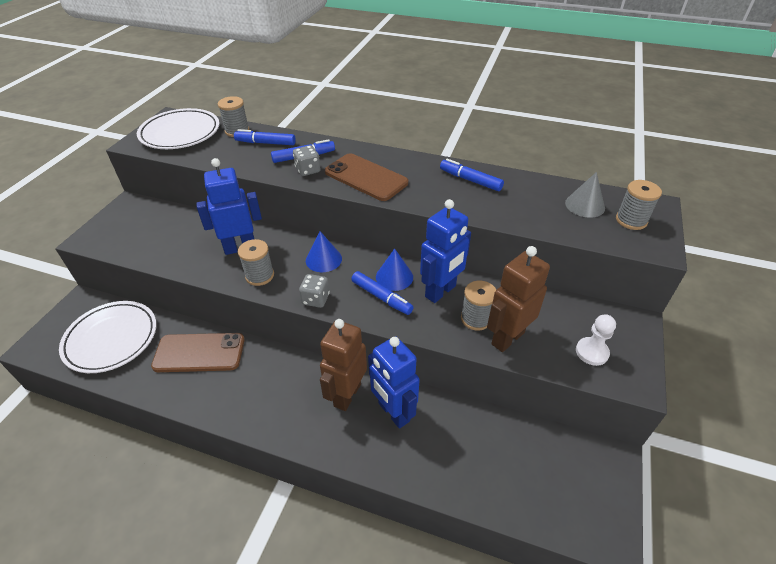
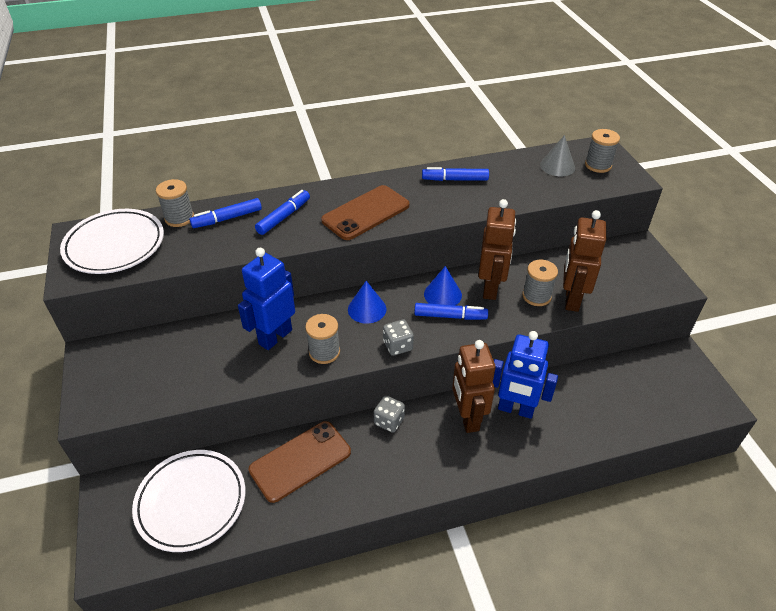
camera: 35 degrees left, 0 degrees up
(308, 170) = (304, 228): grey dice -> grey dice (389, 421)
(366, 177) = (366, 213): brown phone -> brown phone turned 45 degrees counterclockwise
(441, 291) = (491, 288): blue robot -> brown robot
(592, 352) = (632, 280): white pawn -> none

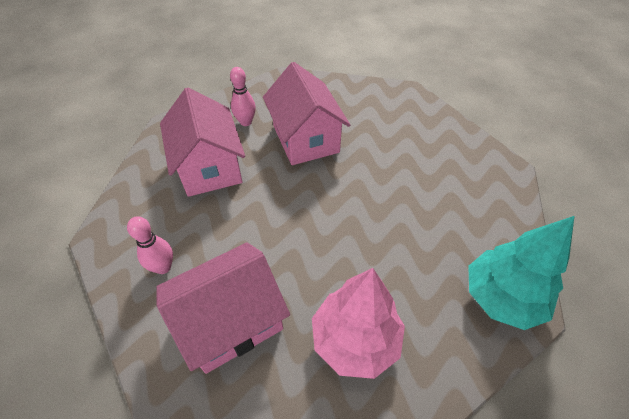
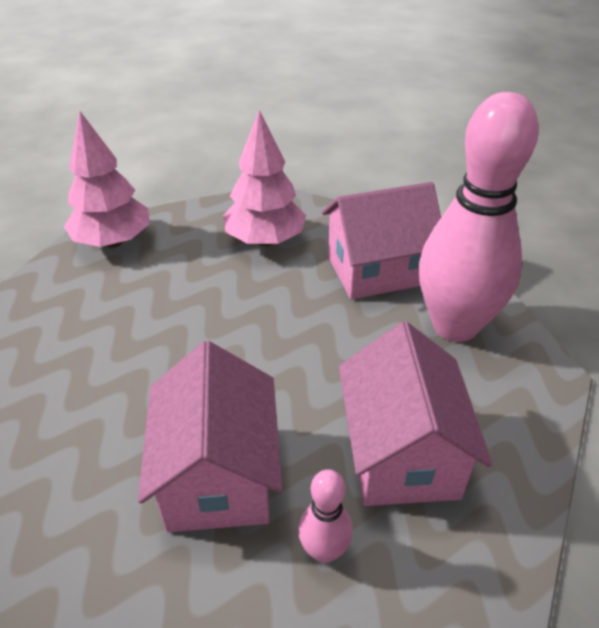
camera: 165 degrees left, 10 degrees down
(163, 267) = (455, 326): pink bowling pin -> pink bowling pin, size x2.42
(501, 297) = (113, 242): turquoise tree -> pink tree

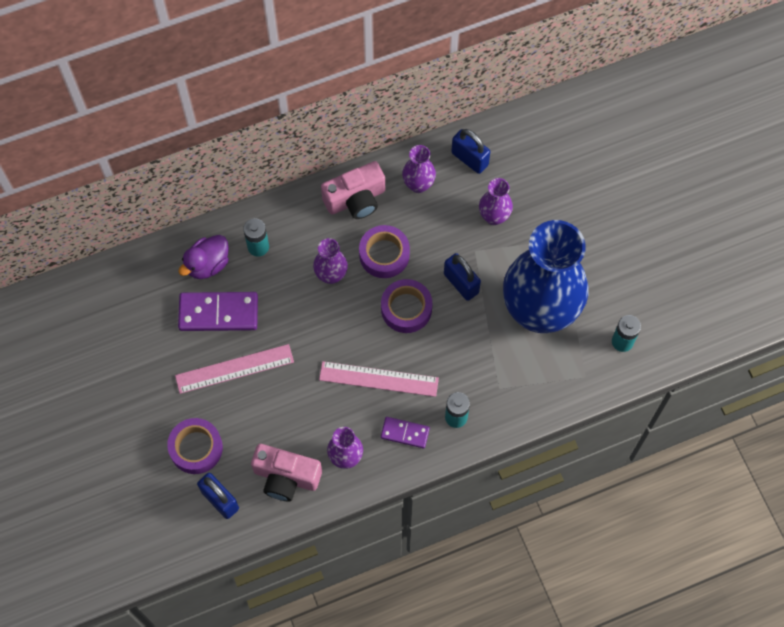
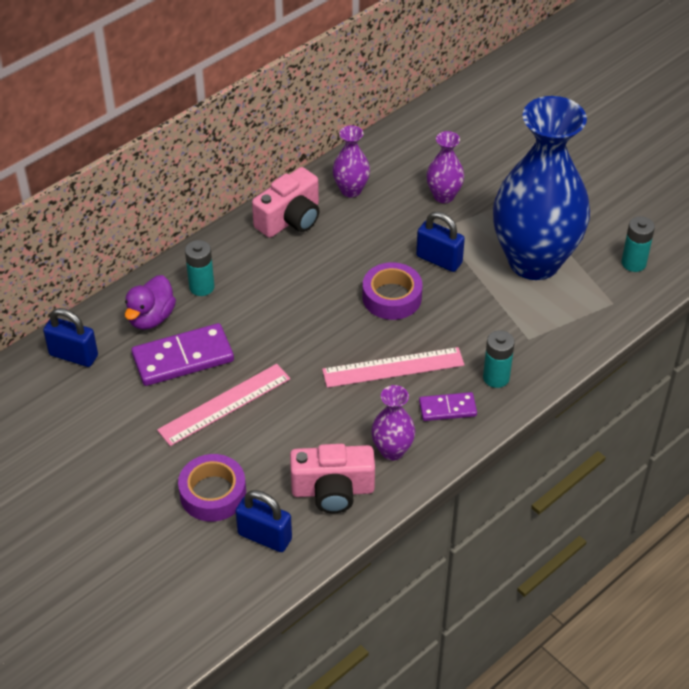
camera: 20 degrees left, 20 degrees down
(331, 275) = (295, 290): purple vase -> none
(384, 255) = (344, 257): purple tape -> none
(469, 159) = (393, 156): blue padlock -> blue padlock (73, 355)

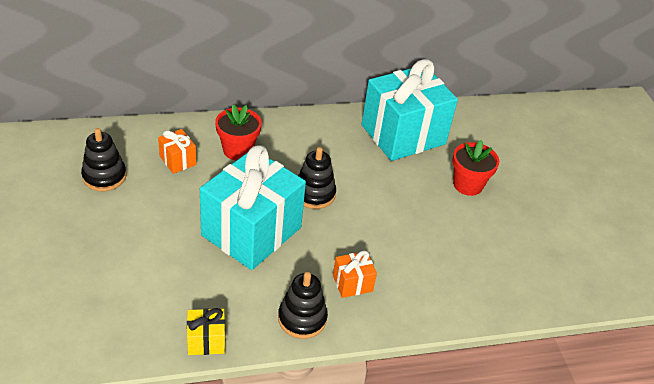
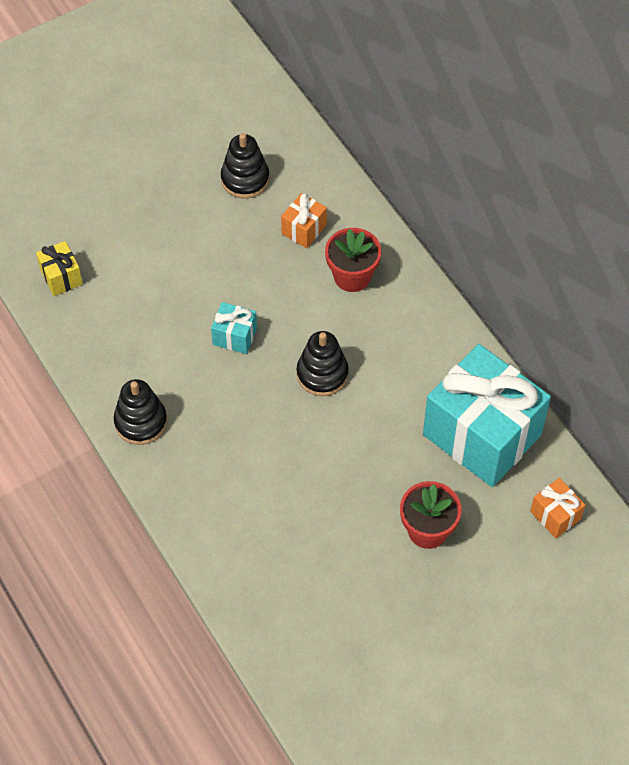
camera: 75 degrees right, 15 degrees up
(206, 341) = (80, 352): yellow gift -> yellow gift (61, 277)
(251, 231) = (235, 336): turquoise gift -> turquoise gift, size x0.42
(352, 283) = (208, 452): orange gift -> orange gift (555, 515)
-*-
> TASK ITEM
The records above should be returned exactly, with only their pictures held back.

> ANSWER SPACE
camera: 35 degrees left, 0 degrees up
(308, 170) = (304, 228): grey dice -> grey dice (389, 421)
(366, 177) = (366, 213): brown phone -> brown phone turned 45 degrees counterclockwise
(441, 291) = (491, 288): blue robot -> brown robot
(592, 352) = (632, 280): white pawn -> none

camera: 165 degrees left, 10 degrees down
(163, 267) = (455, 326): pink bowling pin -> pink bowling pin, size x2.42
(501, 297) = (113, 242): turquoise tree -> pink tree

camera: 20 degrees left, 20 degrees down
(331, 275) = (295, 290): purple vase -> none
(384, 255) = (344, 257): purple tape -> none
(469, 159) = (393, 156): blue padlock -> blue padlock (73, 355)

camera: 75 degrees right, 15 degrees up
(206, 341) = (80, 352): yellow gift -> yellow gift (61, 277)
(251, 231) = (235, 336): turquoise gift -> turquoise gift, size x0.42
(352, 283) = (208, 452): orange gift -> orange gift (555, 515)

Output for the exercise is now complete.